__Your instructions__:
Find every line below that contains the word "camera", and copy each of those lines in full.

Spatial reasoning data based on images
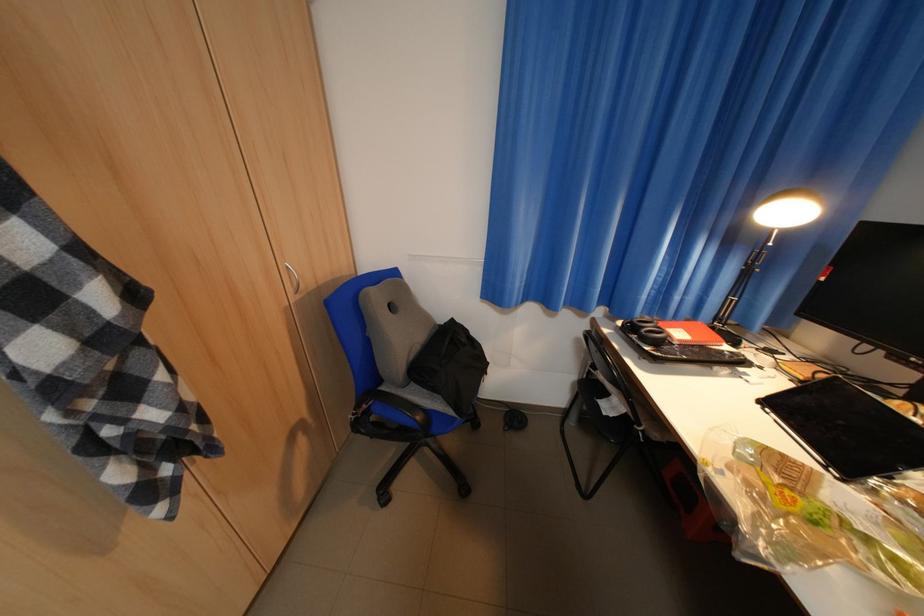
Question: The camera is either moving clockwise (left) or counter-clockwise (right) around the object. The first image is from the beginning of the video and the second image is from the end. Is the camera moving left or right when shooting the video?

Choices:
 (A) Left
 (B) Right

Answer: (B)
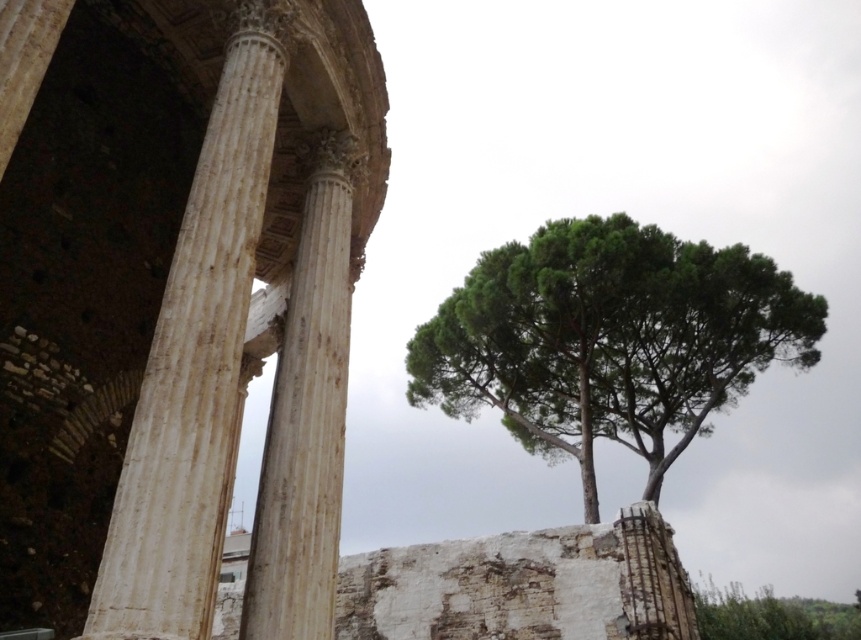
Based on the coordinates provided, where is the green leafy tree at upper right located in the image?

The green leafy tree at upper right is located at the 2D coordinates point (609, 339) in the image.

You are standing in the ancient ruins and want to walk from the point at coordinates point (478, 292) to the point at coordinates point (331, 596). Which direction should you face to move towards the second point?

To move from point (478, 292) to point (331, 596), you should face towards the right and slightly downward since point (331, 596) is located to the right and lower in the image compared to point (478, 292).

You are standing at the point marked by the coordinates point (609, 339) in the image. You want to move towards the columns on the left. Which direction should you face to walk directly towards the columns?

The point (609, 339) is the green leafy tree at upper right. To move towards the columns on the left, you should face left.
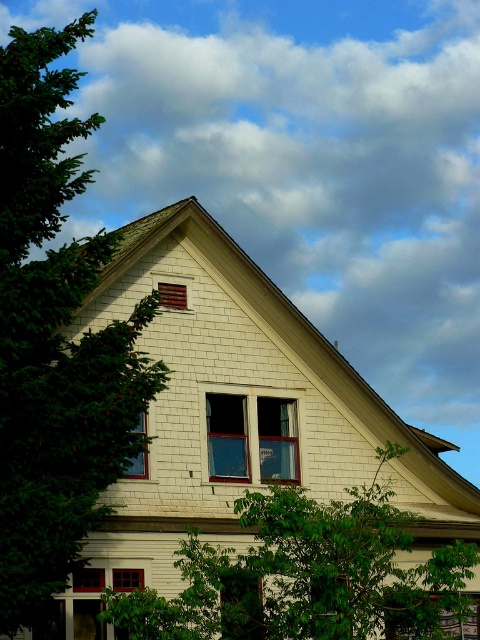
Is green leafy tree at lower center below clear glass window at center?

Yes, green leafy tree at lower center is below clear glass window at center.

Can you confirm if green leafy tree at lower center is shorter than clear glass window at center?

No, green leafy tree at lower center is not shorter than clear glass window at center.

Does point (347, 588) come closer to viewer compared to point (219, 397)?

Yes, it is in front of point (219, 397).

Where is `green leafy tree at lower center`? This screenshot has width=480, height=640. green leafy tree at lower center is located at coordinates (307, 573).

Between point (208, 456) and point (144, 465), which one is positioned behind?

The point (208, 456) is more distant.

Is point (248, 410) closer to camera compared to point (126, 468)?

No, it is behind (126, 468).

This screenshot has height=640, width=480. What are the coordinates of `clear glass window at center` in the screenshot? It's located at (252, 436).

Is matte wooden window at lower left taller than matte glass window at center?

In fact, matte wooden window at lower left may be shorter than matte glass window at center.

Does point (75, 577) come behind point (128, 579)?

That is False.

Who is more forward, (86, 577) or (135, 568)?

Point (86, 577) is more forward.

The height and width of the screenshot is (640, 480). Identify the location of matte wooden window at lower left. (87, 579).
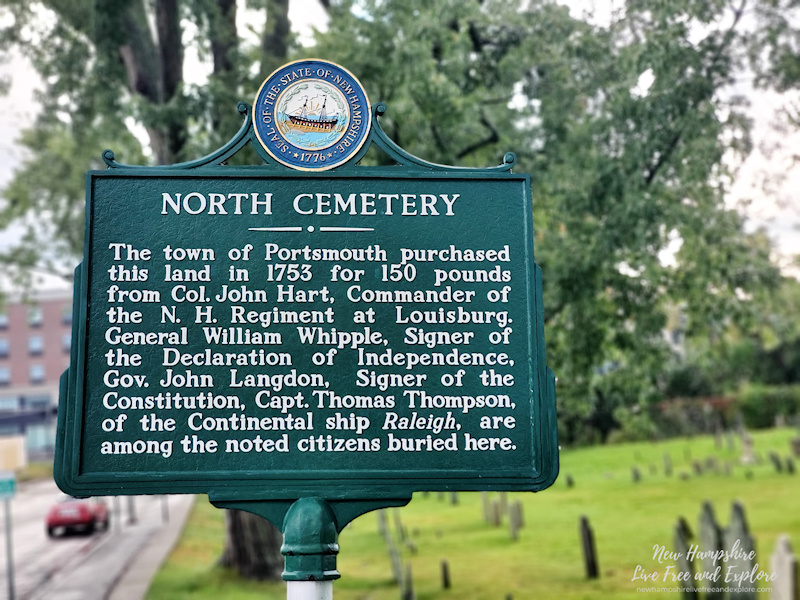
Identify the location of window. The height and width of the screenshot is (600, 800). (34, 345).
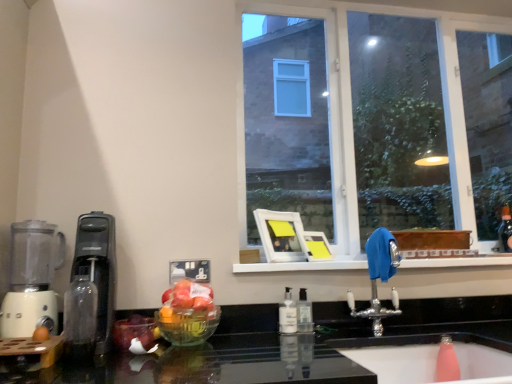
Locate an element on the screen. The width and height of the screenshot is (512, 384). vacant space situated above transparent glass bowl at center (from a real-world perspective) is located at coordinates (188, 291).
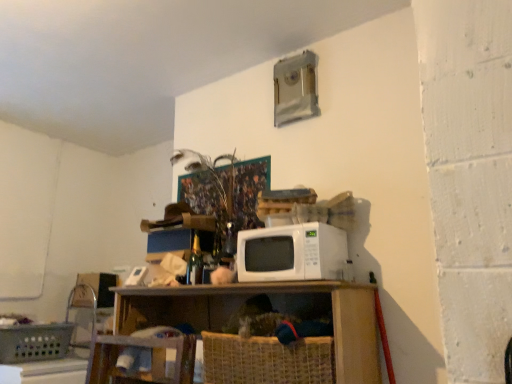
Question: Visually, is white matte microwave at center positioned to the left or to the right of woven straw basket at lower center, marked as the first basket in a right-to-left arrangement?

Choices:
 (A) right
 (B) left

Answer: (A)

Question: Is white matte microwave at center taller or shorter than woven straw basket at lower center, marked as the first basket in a right-to-left arrangement?

Choices:
 (A) tall
 (B) short

Answer: (B)

Question: Which is farther from the plastic woven basket at lower left, which is the second basket in right-to-left order?

Choices:
 (A) wooden shelf at center
 (B) woven straw basket at lower center, the second basket positioned from the left
 (C) white matte microwave at center
 (D) wooden swivel chair at lower left

Answer: (C)

Question: Which object is positioned closest to the plastic woven basket at lower left, which is the second basket in right-to-left order?

Choices:
 (A) woven straw basket at lower center, the second basket positioned from the left
 (B) wooden swivel chair at lower left
 (C) wooden shelf at center
 (D) white matte microwave at center

Answer: (B)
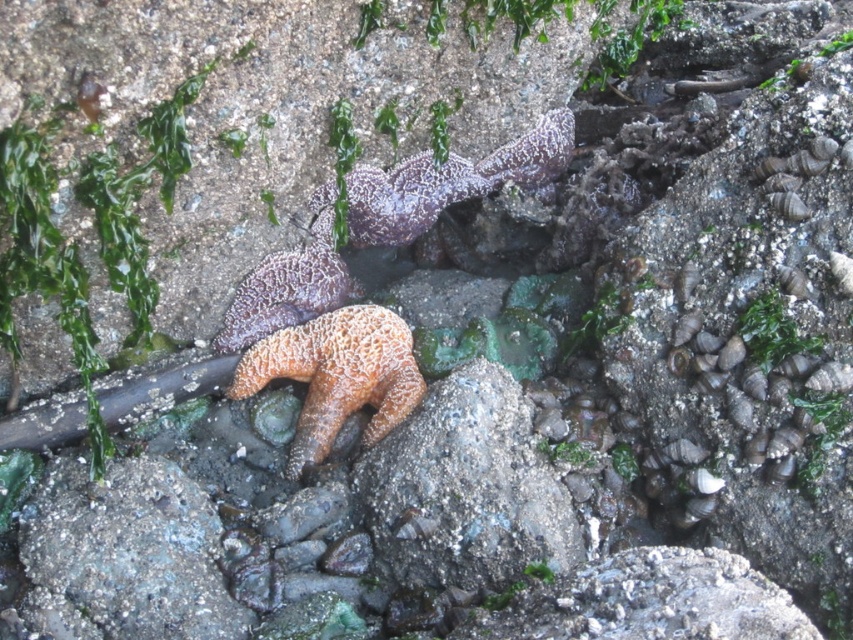
Question: Observing the image, what is the correct spatial positioning of orange rough starfish at center in reference to textured purple starfish at center?

Choices:
 (A) above
 (B) below

Answer: (B)

Question: Which point is closer to the camera?

Choices:
 (A) (804, 342)
 (B) (553, 116)
 (C) (410, 410)
 (D) (247, 275)

Answer: (A)

Question: Which point is closer to the camera taking this photo?

Choices:
 (A) (339, 424)
 (B) (262, 304)
 (C) (463, 195)
 (D) (747, 342)

Answer: (D)

Question: Is orange rough starfish at center bigger than green matte algae at center right?

Choices:
 (A) yes
 (B) no

Answer: (A)

Question: Is purple matte starfish at center bigger than green matte algae at center right?

Choices:
 (A) no
 (B) yes

Answer: (B)

Question: Which object is positioned farthest from the purple matte starfish at center?

Choices:
 (A) textured purple starfish at center
 (B) green matte algae at center right
 (C) orange rough starfish at center

Answer: (B)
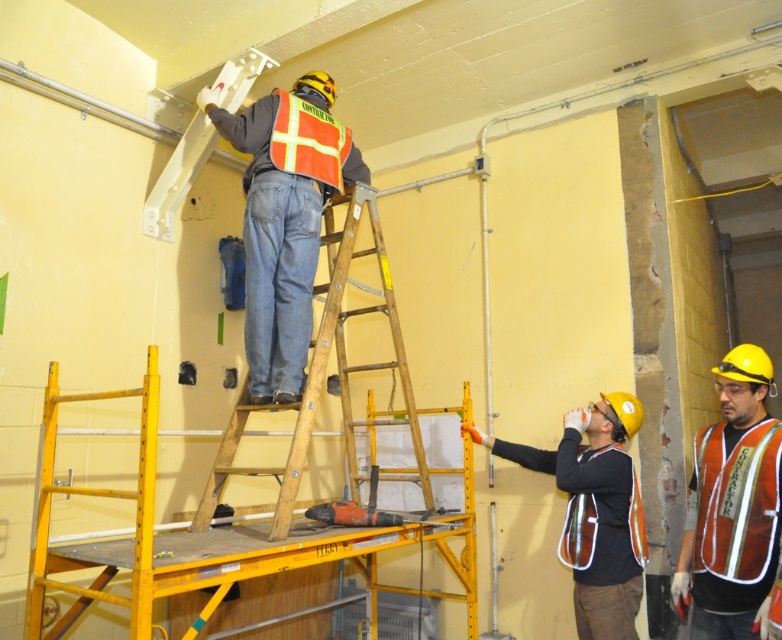
Question: Which point appears farthest from the camera in this image?

Choices:
 (A) (698, 504)
 (B) (280, 220)

Answer: (B)

Question: Can you confirm if reflective orange vest at upper center is bigger than orange reflective safety vest at lower right?

Choices:
 (A) no
 (B) yes

Answer: (B)

Question: Does wooden ladder at center appear under reflective orange safety vest at upper center?

Choices:
 (A) no
 (B) yes

Answer: (B)

Question: Which point is closer to the camera?

Choices:
 (A) (500, 452)
 (B) (339, 125)
 (C) (755, 467)
 (D) (336, 234)

Answer: (C)

Question: Considering the real-world distances, which object is closest to the wooden ladder at center?

Choices:
 (A) orange reflective safety vest at lower right
 (B) reflective orange vest at upper center

Answer: (B)

Question: Can you confirm if reflective orange vest at upper center is wider than orange reflective safety vest at lower right?

Choices:
 (A) yes
 (B) no

Answer: (A)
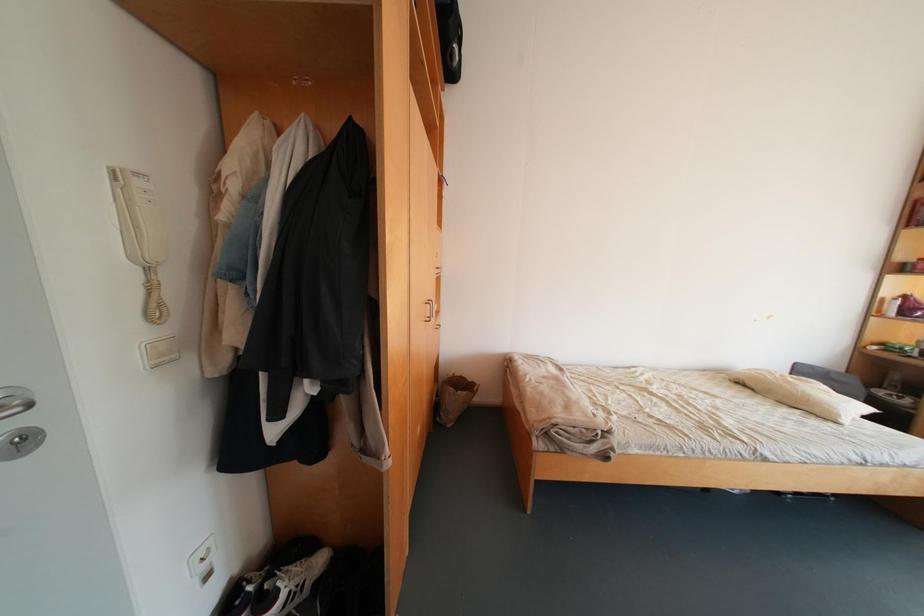
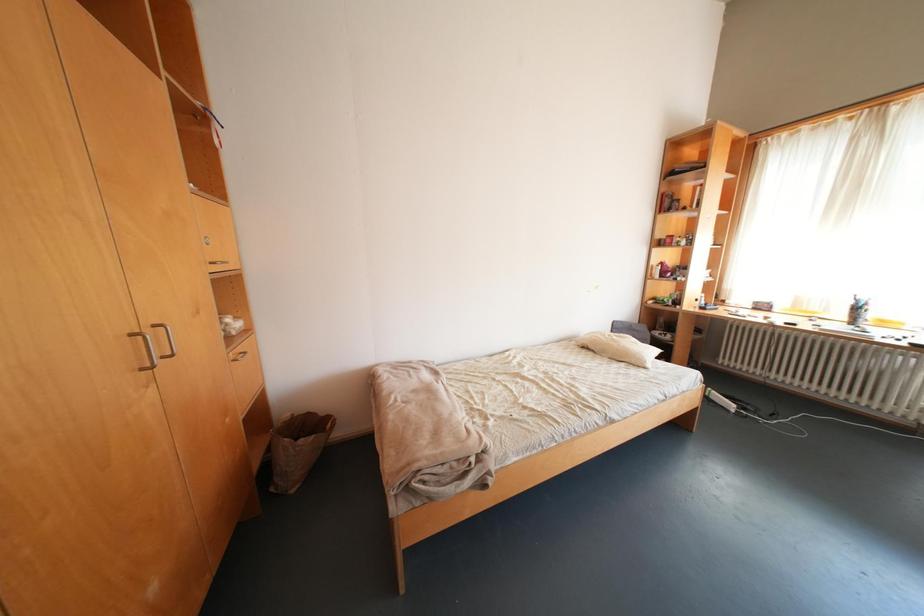
Question: The images are taken continuously from a first-person perspective. In which direction is your viewpoint rotating?

Choices:
 (A) Left
 (B) Right
 (C) Up
 (D) Down

Answer: (B)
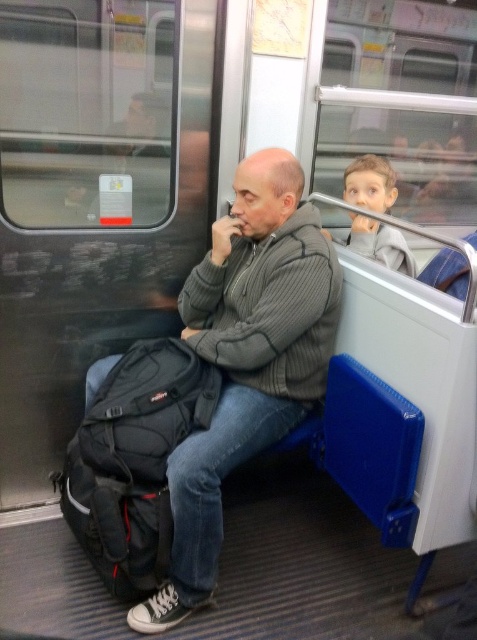
Which is behind, point (217, 346) or point (105, 564)?

Positioned behind is point (217, 346).

Does point (206, 557) come closer to viewer compared to point (121, 444)?

Yes.

Locate an element on the screen. The height and width of the screenshot is (640, 477). gray ribbed sweater at center is located at coordinates (247, 358).

Who is shorter, gray ribbed sweater at center or smooth gray hoodie at upper right?

smooth gray hoodie at upper right

Who is positioned more to the right, gray ribbed sweater at center or smooth gray hoodie at upper right?

From the viewer's perspective, smooth gray hoodie at upper right appears more on the right side.

Where is `gray ribbed sweater at center`? The width and height of the screenshot is (477, 640). gray ribbed sweater at center is located at coordinates (247, 358).

Is point (92, 419) in front of point (376, 246)?

Yes, it is in front of point (376, 246).

The height and width of the screenshot is (640, 477). What are the coordinates of `black fabric backpack at lower left` in the screenshot? It's located at (134, 461).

__Correct answer__:
Question: The camera is either moving clockwise (left) or counter-clockwise (right) around the object. The first image is from the beginning of the video and the second image is from the end. Is the camera moving left or right when shooting the video?
Is point (248, 410) closer to camera compared to point (126, 468)?
Question: Which point is closer to the camera?
Question: Which point is closer to the camera taking this photo?
Question: Which point appears farthest from the camera in this image?
Question: Which point is closer to the camera?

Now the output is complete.